## Exercise brief
Pictures aside, reproduce exactly and only the lines from the one containing "(572, 367) = (370, 163): green" through the end of the records.

## Data shown
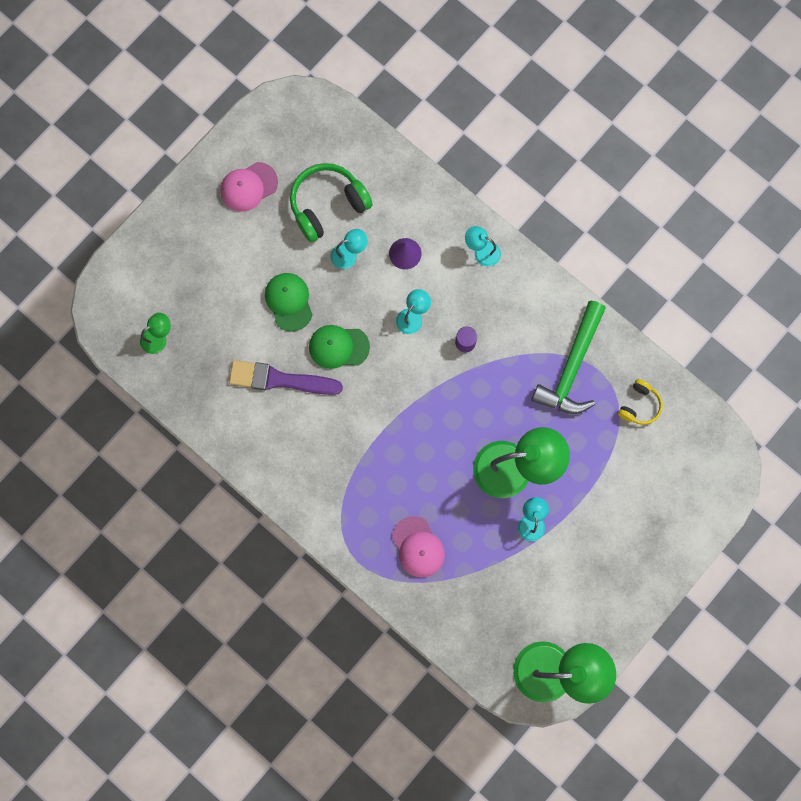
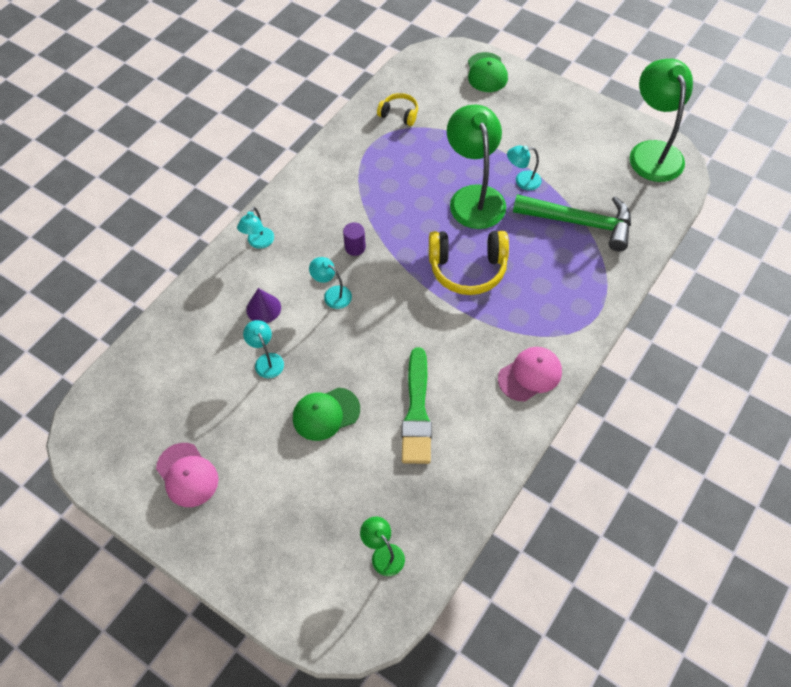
camera: 95 degrees left, 20 degrees down
(280, 379) = (417, 412): purple brush -> green brush
(328, 205) = (210, 388): green headphones -> none
(338, 347) = (372, 358): green cap -> green cap (486, 73)
(418, 547) = (569, 266): pink cap -> pink cap (530, 375)
(427, 447) = (467, 268): none -> yellow headphones
(572, 367) = (370, 163): green hammer -> green hammer (580, 222)

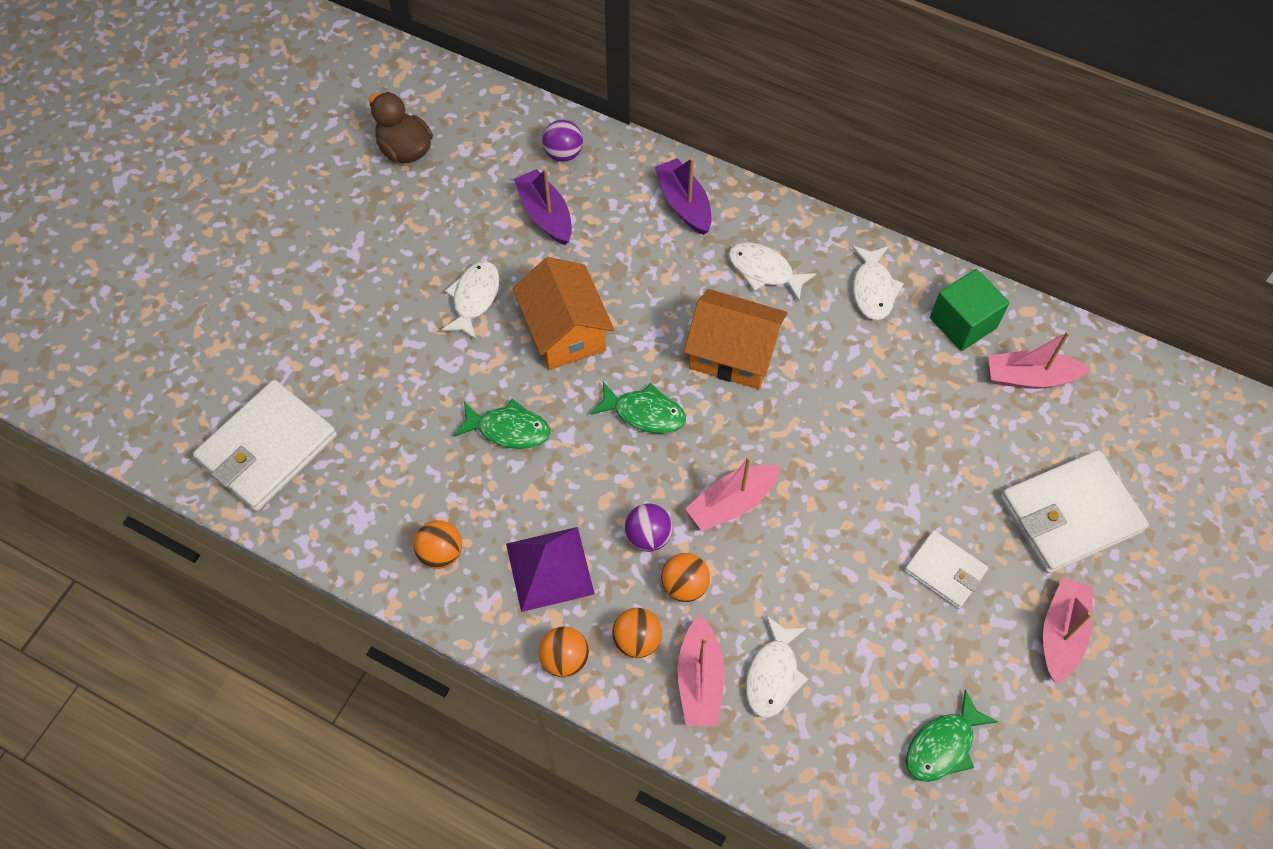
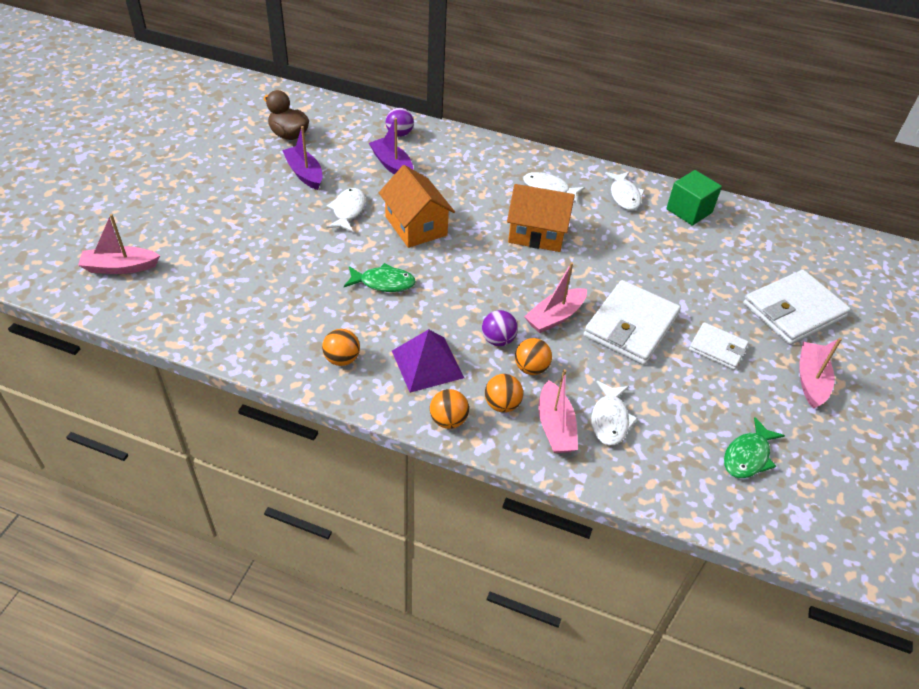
camera: 10 degrees left, 15 degrees down
(267, 448) = (200, 302): white wallet -> white wallet (630, 326)
(644, 413) = (481, 269): green fish -> none
(684, 204) = (486, 156): purple boat -> purple boat (304, 173)
(1030, 377) = (742, 237): pink boat -> pink boat (120, 267)

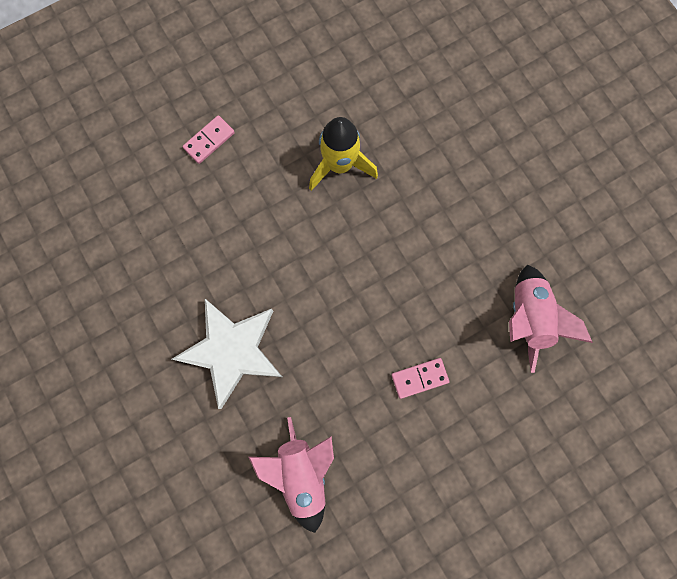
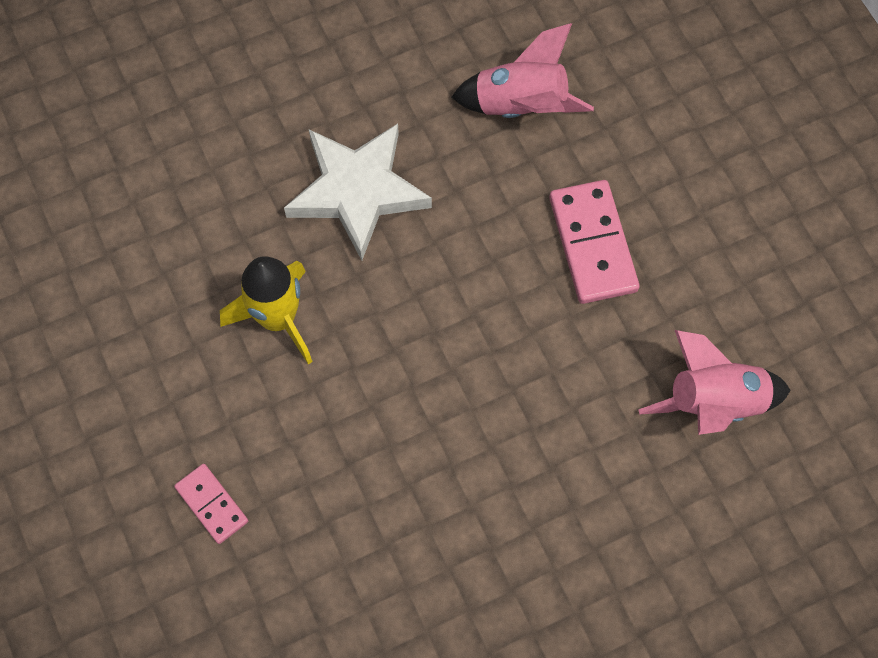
camera: 85 degrees left, 10 degrees down
(232, 351) = (541, 486): white star -> white star (357, 191)
(419, 378) = (593, 244): pink domino -> pink domino, size x1.73

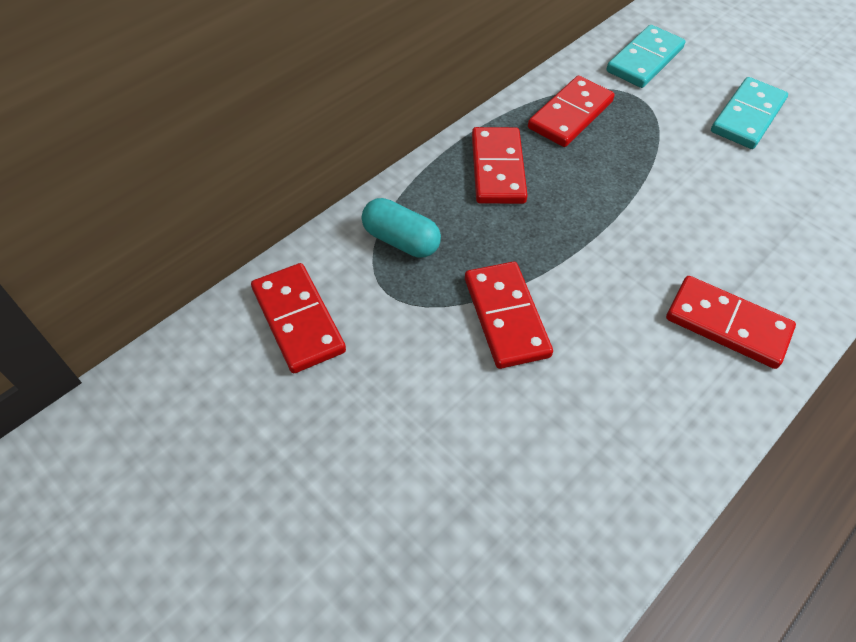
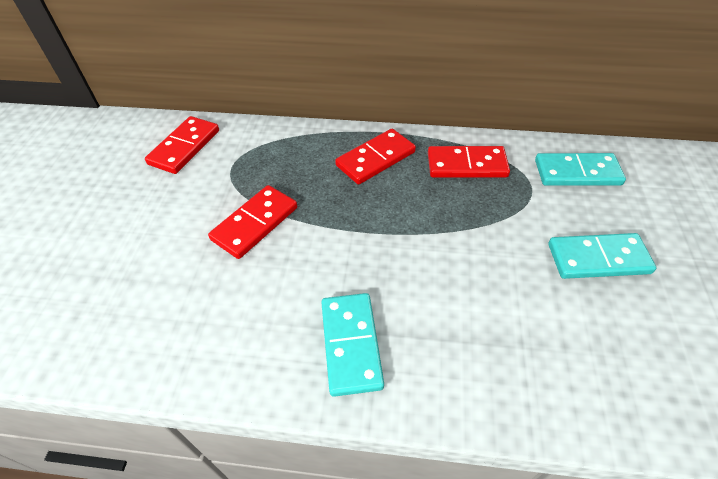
camera: 55 degrees right, 5 degrees down
(401, 240) = (275, 152): turquoise capsule -> none
(727, 325) = (351, 344): red domino -> turquoise domino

## Exercise result
(572, 367) = (370, 163): green hammer -> green hammer (580, 222)

camera: 10 degrees left, 15 degrees down
(267, 448) = (200, 302): white wallet -> white wallet (630, 326)
(644, 413) = (481, 269): green fish -> none
(684, 204) = (486, 156): purple boat -> purple boat (304, 173)
(1030, 377) = (742, 237): pink boat -> pink boat (120, 267)

camera: 85 degrees left, 10 degrees down
(232, 351) = (541, 486): white star -> white star (357, 191)
(419, 378) = (593, 244): pink domino -> pink domino, size x1.73

camera: 55 degrees right, 5 degrees down
(401, 240) = (275, 152): turquoise capsule -> none
(727, 325) = (351, 344): red domino -> turquoise domino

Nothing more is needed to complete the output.